WORK ORDER. Take the lines below between the one holding "purple tile A16:B17" and the one holding "purple cone F12", inclusive, and copy them exactly. Add nothing.

DATA FOR REVIEW.
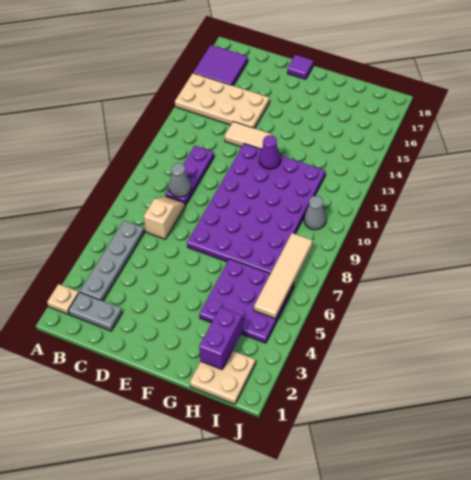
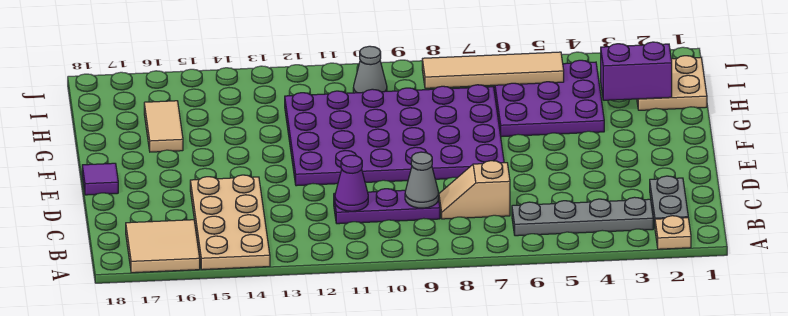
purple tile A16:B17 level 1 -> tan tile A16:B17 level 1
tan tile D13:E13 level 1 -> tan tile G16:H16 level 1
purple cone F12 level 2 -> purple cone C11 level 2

---

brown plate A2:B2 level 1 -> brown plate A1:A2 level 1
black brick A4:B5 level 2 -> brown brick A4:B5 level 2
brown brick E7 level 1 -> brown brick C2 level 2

RESPONSE TO THE EXERCISE.
purple tile A16:B17 level 1 -> tan tile A16:B17 level 1
tan tile D13:E13 level 1 -> tan tile G16:H16 level 1
purple cone F12 level 2 -> purple cone C11 level 2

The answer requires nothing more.